Could you reproduce, word for word, everything below from the line containing "231 390 281>" down to the line containing "332 480 393>", with both of those lines included and no others?

START LISTED RECORDS

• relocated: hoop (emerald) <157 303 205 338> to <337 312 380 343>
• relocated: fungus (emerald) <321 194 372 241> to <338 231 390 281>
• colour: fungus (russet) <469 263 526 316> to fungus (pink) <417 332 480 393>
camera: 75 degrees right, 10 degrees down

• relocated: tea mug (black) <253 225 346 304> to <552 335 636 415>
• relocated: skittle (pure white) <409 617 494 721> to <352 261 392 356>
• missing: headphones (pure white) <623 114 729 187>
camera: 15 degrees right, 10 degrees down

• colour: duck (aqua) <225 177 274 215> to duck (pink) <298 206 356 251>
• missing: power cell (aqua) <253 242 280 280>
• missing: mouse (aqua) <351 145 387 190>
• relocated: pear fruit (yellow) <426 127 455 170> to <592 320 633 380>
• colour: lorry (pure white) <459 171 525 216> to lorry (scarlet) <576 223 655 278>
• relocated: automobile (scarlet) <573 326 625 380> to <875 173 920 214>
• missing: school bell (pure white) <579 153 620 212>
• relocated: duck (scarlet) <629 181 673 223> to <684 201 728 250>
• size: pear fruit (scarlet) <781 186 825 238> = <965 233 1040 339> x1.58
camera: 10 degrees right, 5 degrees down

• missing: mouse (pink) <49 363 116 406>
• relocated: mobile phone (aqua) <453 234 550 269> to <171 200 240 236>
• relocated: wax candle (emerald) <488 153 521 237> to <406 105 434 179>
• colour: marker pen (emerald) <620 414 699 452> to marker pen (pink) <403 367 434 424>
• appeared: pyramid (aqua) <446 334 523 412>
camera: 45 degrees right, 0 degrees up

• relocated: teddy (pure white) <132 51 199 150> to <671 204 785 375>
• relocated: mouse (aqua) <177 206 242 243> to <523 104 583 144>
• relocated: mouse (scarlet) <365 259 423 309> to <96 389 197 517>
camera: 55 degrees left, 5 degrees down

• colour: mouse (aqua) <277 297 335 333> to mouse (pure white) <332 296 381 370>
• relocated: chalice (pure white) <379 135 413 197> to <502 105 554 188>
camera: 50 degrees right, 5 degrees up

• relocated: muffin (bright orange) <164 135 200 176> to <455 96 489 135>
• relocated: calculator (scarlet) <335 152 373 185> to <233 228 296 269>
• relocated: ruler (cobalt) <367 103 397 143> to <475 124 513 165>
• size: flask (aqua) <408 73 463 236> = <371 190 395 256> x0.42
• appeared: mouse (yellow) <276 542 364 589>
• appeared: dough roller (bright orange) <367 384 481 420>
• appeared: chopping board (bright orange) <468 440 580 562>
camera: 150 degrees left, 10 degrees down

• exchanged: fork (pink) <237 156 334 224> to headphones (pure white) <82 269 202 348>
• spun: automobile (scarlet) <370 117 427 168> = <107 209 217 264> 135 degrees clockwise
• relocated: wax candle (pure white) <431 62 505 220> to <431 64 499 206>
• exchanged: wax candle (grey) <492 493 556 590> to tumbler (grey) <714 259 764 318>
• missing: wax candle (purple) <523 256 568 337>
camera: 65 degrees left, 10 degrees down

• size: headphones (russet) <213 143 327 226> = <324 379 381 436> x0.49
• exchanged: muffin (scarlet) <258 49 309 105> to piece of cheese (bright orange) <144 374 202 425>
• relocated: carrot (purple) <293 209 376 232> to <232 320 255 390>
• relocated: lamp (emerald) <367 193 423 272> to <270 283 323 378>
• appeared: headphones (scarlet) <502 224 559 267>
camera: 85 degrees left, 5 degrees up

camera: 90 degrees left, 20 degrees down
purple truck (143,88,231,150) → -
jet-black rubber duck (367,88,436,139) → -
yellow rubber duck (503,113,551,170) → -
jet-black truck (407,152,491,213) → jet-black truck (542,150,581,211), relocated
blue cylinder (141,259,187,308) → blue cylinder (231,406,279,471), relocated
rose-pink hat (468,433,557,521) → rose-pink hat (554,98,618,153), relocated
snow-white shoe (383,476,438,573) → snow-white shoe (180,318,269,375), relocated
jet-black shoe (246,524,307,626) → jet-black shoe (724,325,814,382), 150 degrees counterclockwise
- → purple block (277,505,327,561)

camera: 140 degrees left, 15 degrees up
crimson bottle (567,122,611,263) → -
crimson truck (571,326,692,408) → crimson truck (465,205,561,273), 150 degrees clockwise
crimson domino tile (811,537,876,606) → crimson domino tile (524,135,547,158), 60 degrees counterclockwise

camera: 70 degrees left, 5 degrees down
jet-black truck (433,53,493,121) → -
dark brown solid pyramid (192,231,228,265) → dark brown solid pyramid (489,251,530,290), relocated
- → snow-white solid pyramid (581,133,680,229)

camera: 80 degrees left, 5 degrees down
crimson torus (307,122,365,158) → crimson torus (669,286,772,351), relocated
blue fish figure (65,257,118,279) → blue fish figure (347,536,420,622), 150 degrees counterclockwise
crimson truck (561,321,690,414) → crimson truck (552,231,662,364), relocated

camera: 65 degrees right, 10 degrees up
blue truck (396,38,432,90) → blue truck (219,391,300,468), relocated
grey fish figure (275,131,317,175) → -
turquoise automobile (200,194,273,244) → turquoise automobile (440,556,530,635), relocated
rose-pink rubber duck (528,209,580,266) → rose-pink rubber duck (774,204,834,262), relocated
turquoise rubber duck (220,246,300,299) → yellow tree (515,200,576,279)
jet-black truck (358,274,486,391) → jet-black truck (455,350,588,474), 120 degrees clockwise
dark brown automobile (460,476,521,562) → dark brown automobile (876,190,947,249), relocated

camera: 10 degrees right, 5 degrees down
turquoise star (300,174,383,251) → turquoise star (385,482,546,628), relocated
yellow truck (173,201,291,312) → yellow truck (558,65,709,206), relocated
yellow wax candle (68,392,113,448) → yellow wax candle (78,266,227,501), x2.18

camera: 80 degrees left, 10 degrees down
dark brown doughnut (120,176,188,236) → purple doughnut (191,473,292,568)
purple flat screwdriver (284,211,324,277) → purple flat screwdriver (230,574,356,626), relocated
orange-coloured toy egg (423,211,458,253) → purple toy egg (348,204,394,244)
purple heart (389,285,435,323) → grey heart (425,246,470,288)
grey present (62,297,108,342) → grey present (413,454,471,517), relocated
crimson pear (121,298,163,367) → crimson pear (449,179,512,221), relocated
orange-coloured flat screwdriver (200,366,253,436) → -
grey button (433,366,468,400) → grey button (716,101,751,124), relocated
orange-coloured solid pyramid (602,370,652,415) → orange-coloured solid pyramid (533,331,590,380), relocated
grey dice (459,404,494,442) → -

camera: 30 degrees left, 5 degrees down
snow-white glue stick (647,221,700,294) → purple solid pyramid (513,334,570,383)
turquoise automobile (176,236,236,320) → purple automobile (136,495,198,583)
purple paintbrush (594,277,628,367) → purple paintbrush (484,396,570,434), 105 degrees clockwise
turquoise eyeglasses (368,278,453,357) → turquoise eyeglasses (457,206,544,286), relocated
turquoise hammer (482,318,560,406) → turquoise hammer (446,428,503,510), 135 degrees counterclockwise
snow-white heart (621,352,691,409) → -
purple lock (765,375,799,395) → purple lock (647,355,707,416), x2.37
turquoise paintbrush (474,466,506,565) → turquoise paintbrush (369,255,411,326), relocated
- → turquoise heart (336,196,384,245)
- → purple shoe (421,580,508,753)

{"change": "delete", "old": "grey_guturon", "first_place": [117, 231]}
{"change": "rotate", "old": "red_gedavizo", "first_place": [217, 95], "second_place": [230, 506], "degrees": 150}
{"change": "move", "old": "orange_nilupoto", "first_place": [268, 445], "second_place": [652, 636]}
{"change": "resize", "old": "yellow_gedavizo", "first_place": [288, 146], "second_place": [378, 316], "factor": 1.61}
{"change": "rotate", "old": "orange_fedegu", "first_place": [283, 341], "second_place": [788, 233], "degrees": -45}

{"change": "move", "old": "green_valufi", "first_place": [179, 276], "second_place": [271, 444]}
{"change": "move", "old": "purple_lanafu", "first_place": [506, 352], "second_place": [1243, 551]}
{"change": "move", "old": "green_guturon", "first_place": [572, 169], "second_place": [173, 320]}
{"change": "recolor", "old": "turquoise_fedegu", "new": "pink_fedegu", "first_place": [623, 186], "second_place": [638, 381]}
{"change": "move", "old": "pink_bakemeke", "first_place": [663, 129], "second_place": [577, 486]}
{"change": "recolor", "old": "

END LISTED RECORDS

[PROBLEM SOLUTION]:
• relocated: fungus (emerald) <321 194 372 241> to <338 231 390 281>
• colour: fungus (russet) <469 263 526 316> to fungus (pink) <417 332 480 393>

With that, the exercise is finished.